### YOUR TASK
Find the word "black" in the data, then copy each line where it is found.

(Dataset excerpts)

────────────────────────────────────────

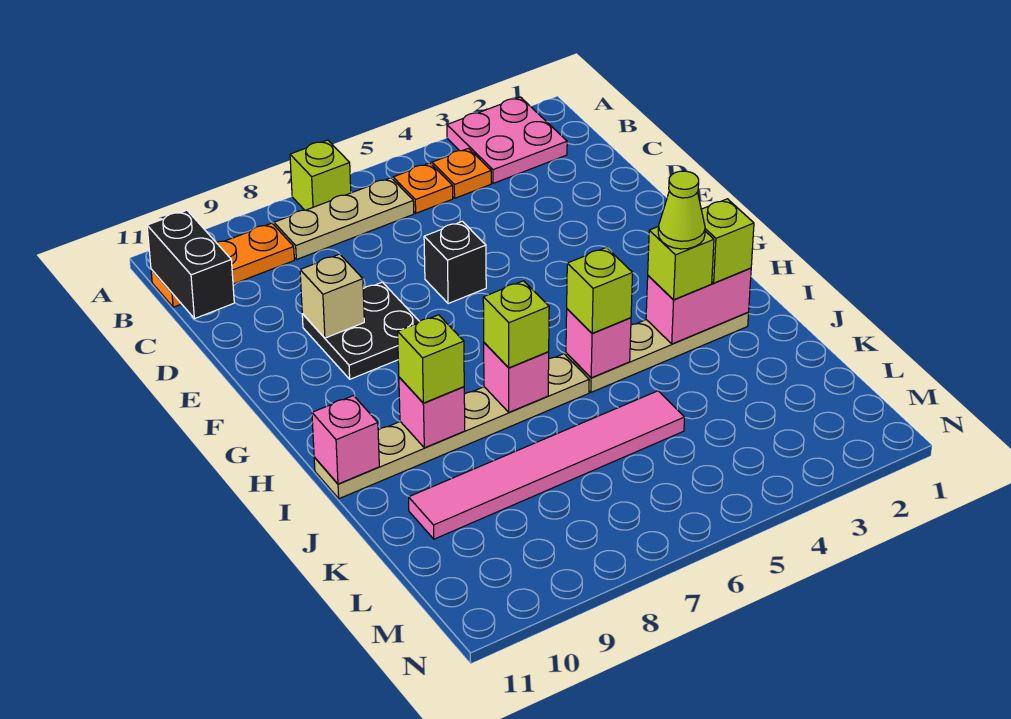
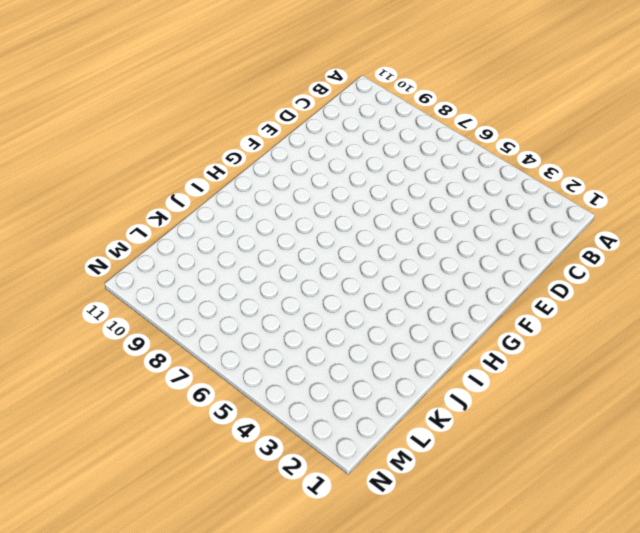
none -> pink plate A2:B3 level 1
none -> lime brick A7 level 1
none -> orange plate B4 level 1

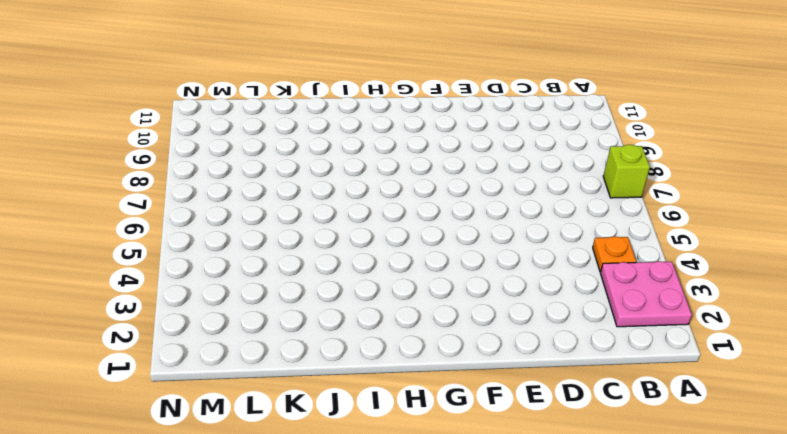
none -> orange plate B5 level 1
none -> tan plate B6:B8 level 1
none -> orange plate B9:B11 level 1

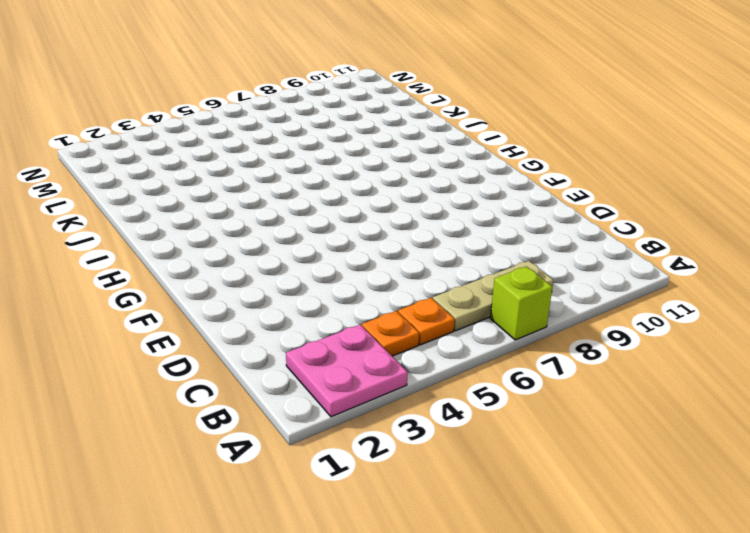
none -> orange plate B9:B11 level 1
none -> black brick E6 level 1
none -> black plate E8:F9 level 1

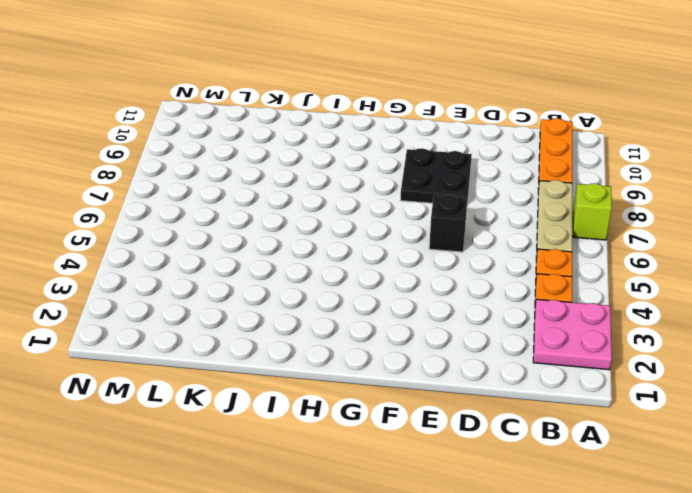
none -> tan plate I2:I5 level 1
none -> tan plate I6:I11 level 1
none -> pink tile K5:K10 level 1

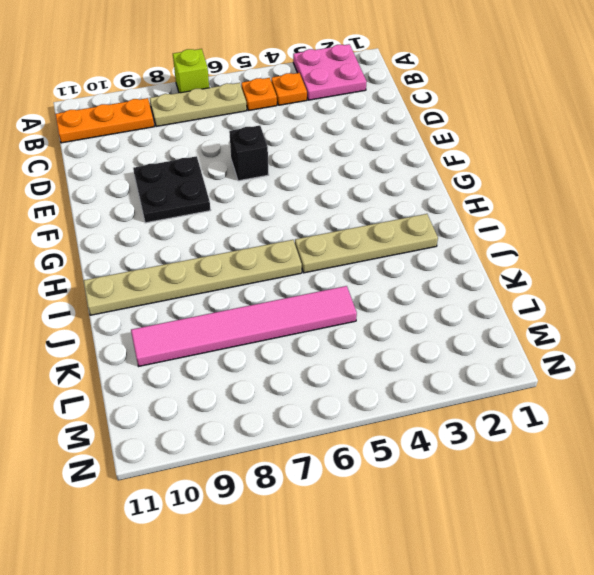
none -> black brick B11:C11 level 2
none -> tan brick E9 level 2
none -> pink brick I2:I3 level 2

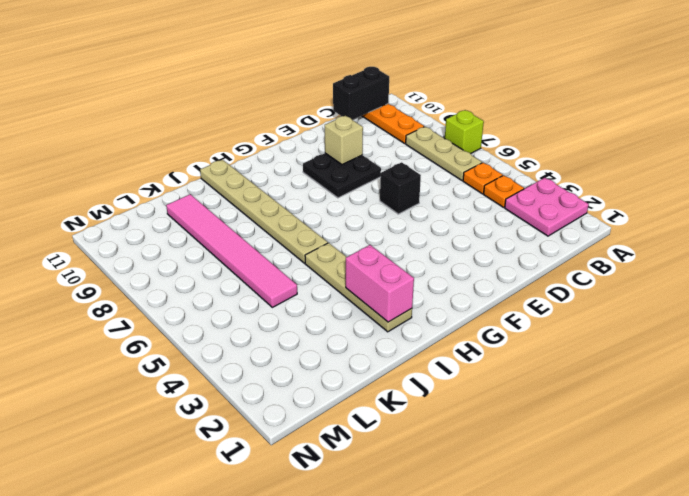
none -> pink brick I5 level 2
none -> pink brick I7 level 2
none -> pink brick I9 level 2

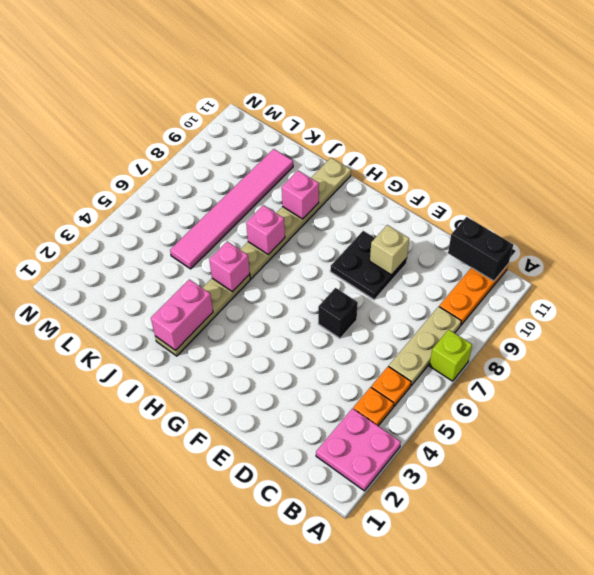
none -> pink brick I11 level 2
none -> lime brick I2 level 3
none -> lime brick I3 level 3

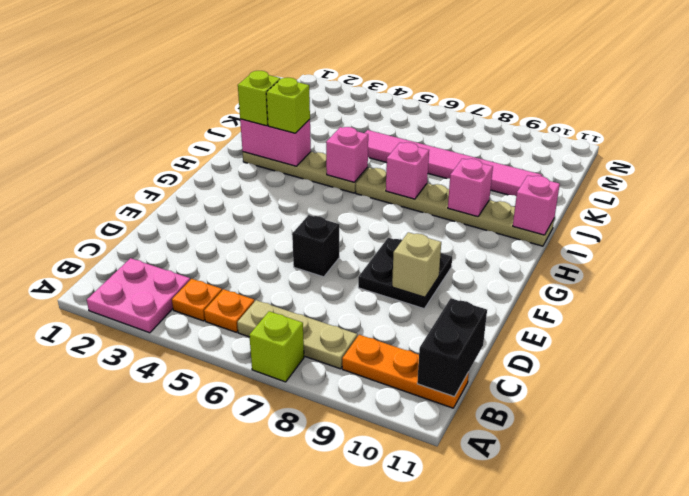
none -> lime brick I5 level 3
none -> lime brick I7 level 3
none -> lime brick I9 level 3

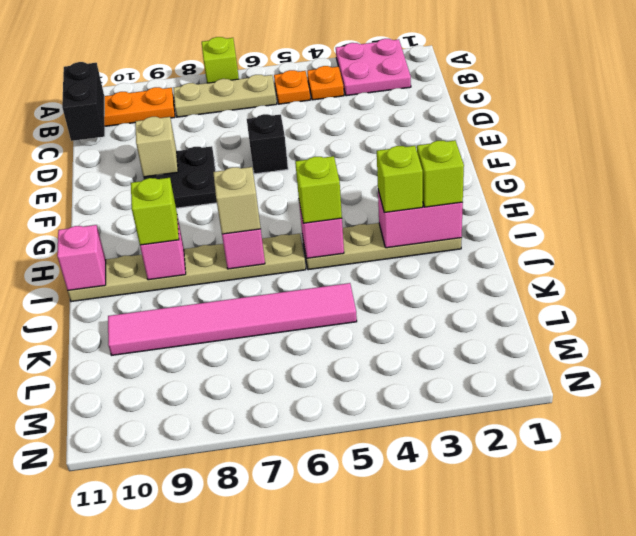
tan brick I7 level 3 -> lime brick I7 level 3
none -> lime cone I3 level 4

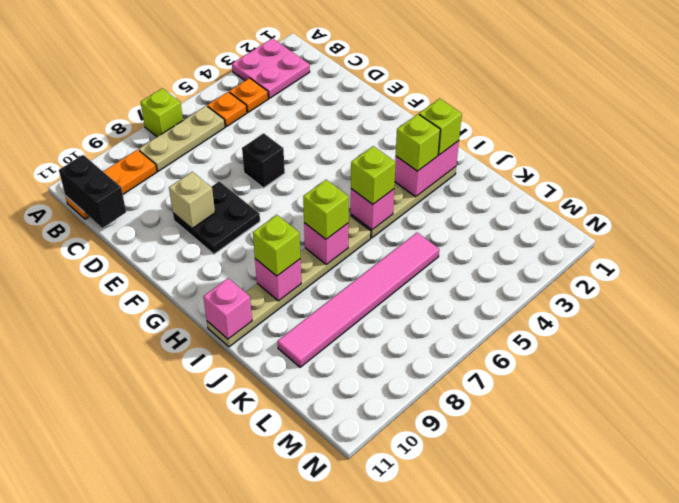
none -> lime cone I3 level 4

────────────────────────────────────────

### SOLUTION TO THE PROBLEM
none -> black brick E6 level 1
none -> black plate E8:F9 level 1
none -> black brick B11:C11 level 2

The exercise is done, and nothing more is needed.